> _Records supplied_

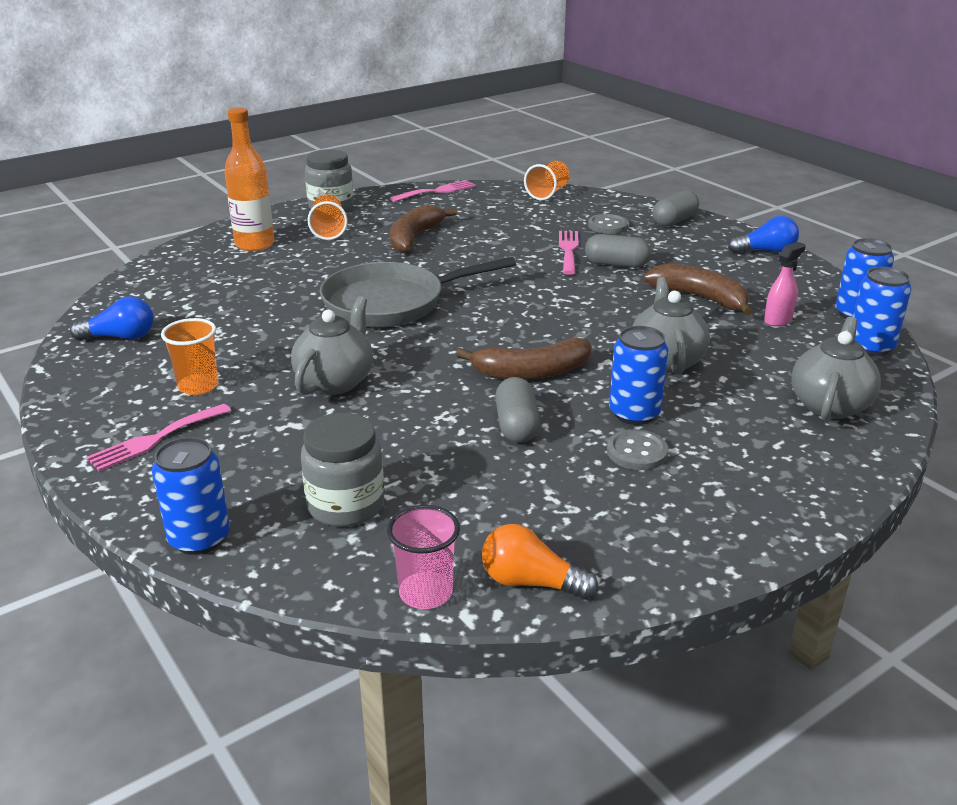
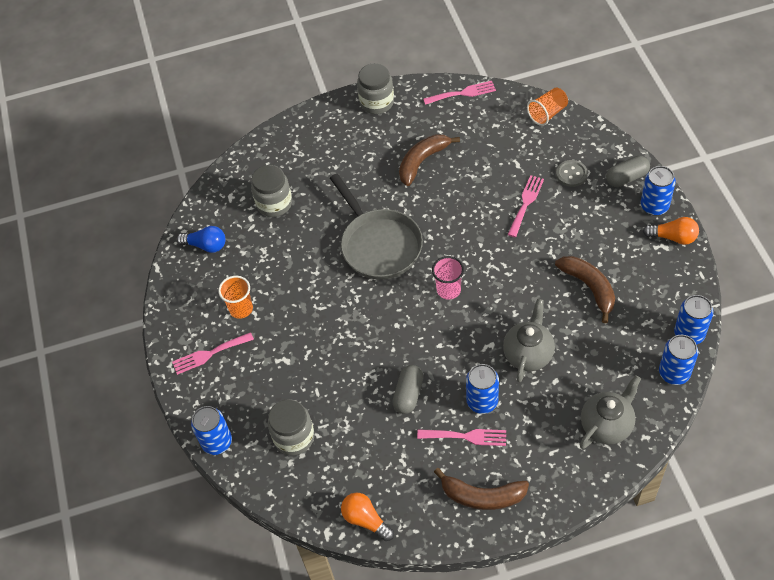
camera: 25 degrees right, 25 degrees up
orange bottle [224,107,275,251] -> none
grey teapot [291,296,373,395] -> none
orange cup [308,194,348,240] -> none
grey pan [320,257,516,327] -> grey pan turned 120 degrees counterclockwise [330,174,423,280]
pink cup [387,505,460,609] -> pink cup moved to [432,256,464,300]
brown banana [456,338,592,380] -> brown banana moved to [434,468,529,510]
grey capsule [585,234,651,268] -> none
grey button [607,429,668,470] -> pink fork [417,429,506,446]
blue light bulb [728,216,799,254] -> orange light bulb [643,217,699,245]
pink spray bottle [764,242,806,326] -> none
none -> grey jar [251,165,292,217]
none -> blue can [640,166,676,215]

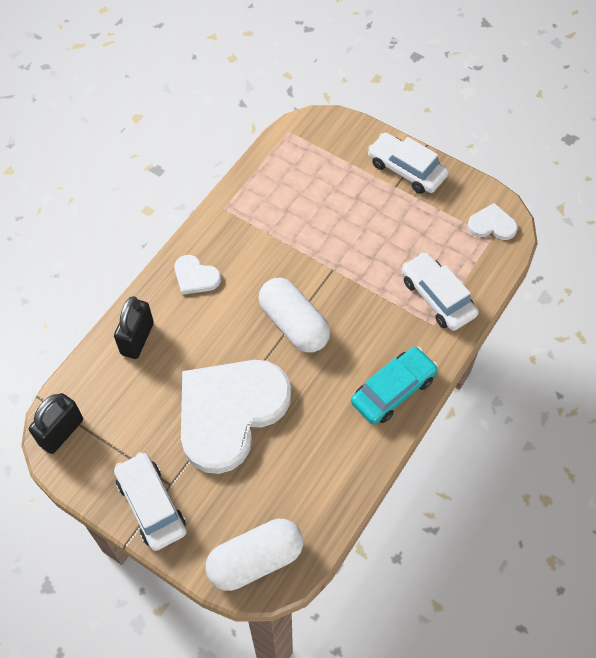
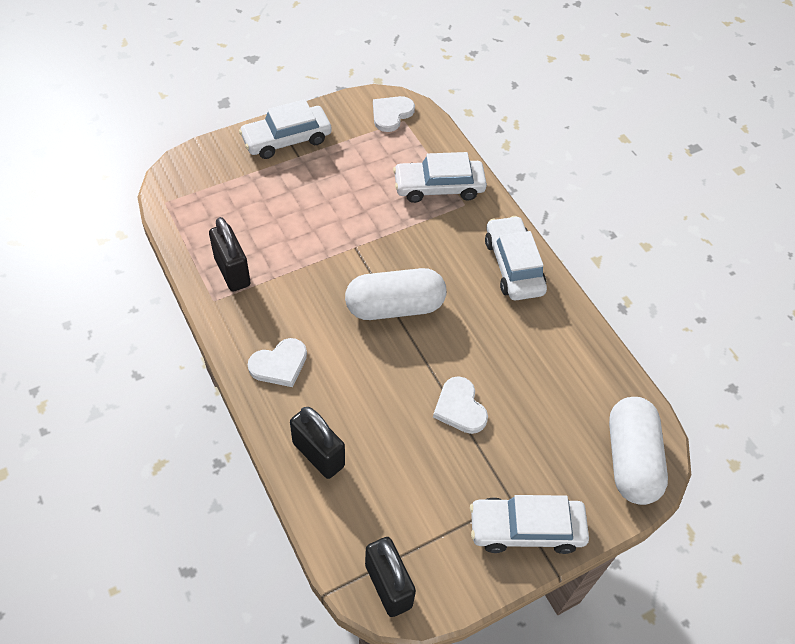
camera: 65 degrees left, 5 degrees down
white heart [181,360,291,474] -> white heart [433,376,488,434], size x0.42
turquoise car [351,347,438,425] -> white car [485,216,547,300]
none -> black padlock [209,217,251,292]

> _Required action_
Reproduce, exactly and with nothing added, the lines from the one that includes "white heart [181,360,291,474]" through the last line of the material.

> _Task solution_
white heart [181,360,291,474] -> white heart [433,376,488,434], size x0.42
turquoise car [351,347,438,425] -> white car [485,216,547,300]
none -> black padlock [209,217,251,292]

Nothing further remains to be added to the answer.